▶ _DESCRIPTION OF THE TASK_: Transcribe the text lines of the records below without changing them, and leave the pictures out of your answer.

▶ _GIVEN DATA_:
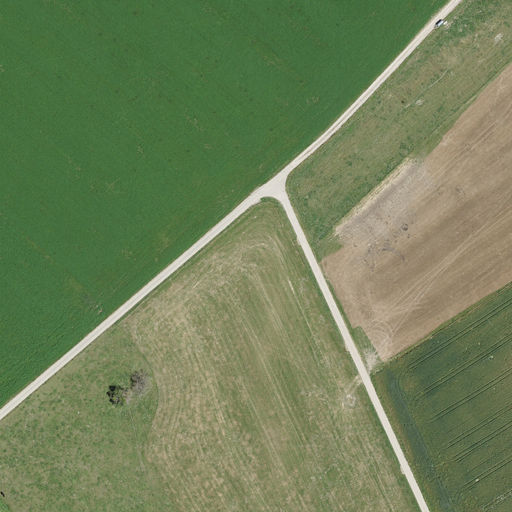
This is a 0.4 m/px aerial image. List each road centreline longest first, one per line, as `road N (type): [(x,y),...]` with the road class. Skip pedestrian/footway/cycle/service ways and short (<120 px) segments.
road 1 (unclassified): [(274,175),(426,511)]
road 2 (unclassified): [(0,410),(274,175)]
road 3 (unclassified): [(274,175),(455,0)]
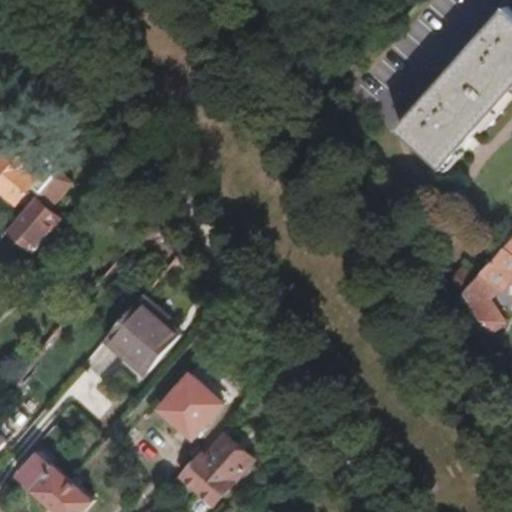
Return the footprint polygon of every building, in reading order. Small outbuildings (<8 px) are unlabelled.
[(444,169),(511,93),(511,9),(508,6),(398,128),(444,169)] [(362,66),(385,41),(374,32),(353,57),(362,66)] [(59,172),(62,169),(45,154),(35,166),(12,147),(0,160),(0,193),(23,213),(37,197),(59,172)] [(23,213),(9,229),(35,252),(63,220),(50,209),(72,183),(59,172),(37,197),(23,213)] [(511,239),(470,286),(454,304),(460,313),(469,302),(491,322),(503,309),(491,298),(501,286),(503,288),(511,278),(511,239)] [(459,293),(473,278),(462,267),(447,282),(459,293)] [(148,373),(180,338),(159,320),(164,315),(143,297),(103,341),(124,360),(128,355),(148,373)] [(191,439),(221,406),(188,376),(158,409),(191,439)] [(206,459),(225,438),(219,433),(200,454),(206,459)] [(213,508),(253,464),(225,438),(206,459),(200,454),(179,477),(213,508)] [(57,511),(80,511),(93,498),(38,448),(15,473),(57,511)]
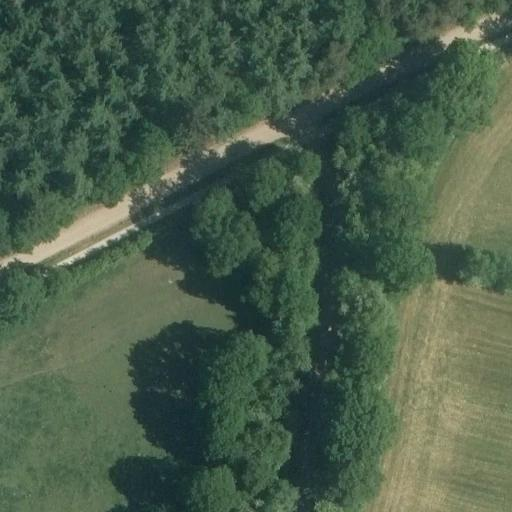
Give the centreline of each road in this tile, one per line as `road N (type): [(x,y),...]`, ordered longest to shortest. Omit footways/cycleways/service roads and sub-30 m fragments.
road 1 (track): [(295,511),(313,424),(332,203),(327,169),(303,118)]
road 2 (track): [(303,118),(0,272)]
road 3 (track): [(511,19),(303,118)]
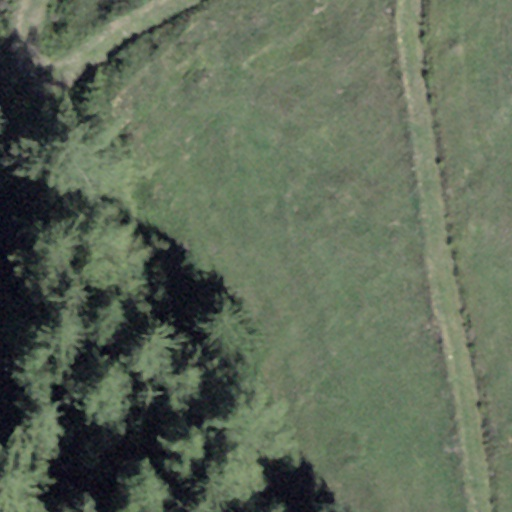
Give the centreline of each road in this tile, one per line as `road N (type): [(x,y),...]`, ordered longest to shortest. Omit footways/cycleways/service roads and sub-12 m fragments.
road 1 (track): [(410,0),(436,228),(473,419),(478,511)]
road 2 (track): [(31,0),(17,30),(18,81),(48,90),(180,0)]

▶ _SOLUTION FOR THIS PROBLEM_:
This is a 0.4 m/px aerial image. List each road centreline longest first, one per line, as `road N (type): [(x,y),...]` with the road class. Skip pedestrian/footway/cycle/service ways and short (<120 px) segments.
road 1 (unclassified): [(274,175),(426,511)]
road 2 (unclassified): [(0,410),(274,175)]
road 3 (unclassified): [(274,175),(455,0)]
Return the footprint polygon of every building, in reading order. Small outbuildings (<8 px) are unlabelled.
[(444,169),(511,93),(511,9),(508,6),(398,128),(444,169)] [(362,66),(385,41),(374,32),(353,57),(362,66)] [(59,172),(62,169),(45,154),(35,166),(12,147),(0,160),(0,193),(23,213),(37,197),(59,172)] [(23,213),(9,229),(35,252),(63,220),(50,209),(72,183),(59,172),(37,197),(23,213)] [(511,239),(470,286),(454,304),(460,313),(469,302),(491,322),(503,309),(491,298),(501,286),(503,288),(511,278),(511,239)] [(459,293),(473,278),(462,267),(447,282),(459,293)] [(148,373),(180,338),(159,320),(164,315),(143,297),(103,341),(124,360),(128,355),(148,373)] [(191,439),(221,406),(188,376),(158,409),(191,439)] [(206,459),(225,438),(219,433),(200,454),(206,459)] [(213,508),(253,464),(225,438),(206,459),(200,454),(179,477),(213,508)] [(57,511),(80,511),(93,498),(38,448),(15,473),(57,511)]
Give the centreline of each road in this tile, one per line as `road N (type): [(x,y),...]`, ordered longest to shortest. Omit footways/cycleways/service roads and sub-30 m fragments.
road 1 (track): [(295,511),(313,424),(332,203),(327,169),(303,118)]
road 2 (track): [(303,118),(0,272)]
road 3 (track): [(511,19),(303,118)]
Give the centreline of each road in this tile, one per line as `road N (type): [(x,y),...]`, ordered longest to shortest. Omit footways/cycleways/service roads and sub-12 m fragments.
road 1 (track): [(410,0),(436,228),(473,419),(478,511)]
road 2 (track): [(31,0),(17,30),(18,81),(48,90),(180,0)]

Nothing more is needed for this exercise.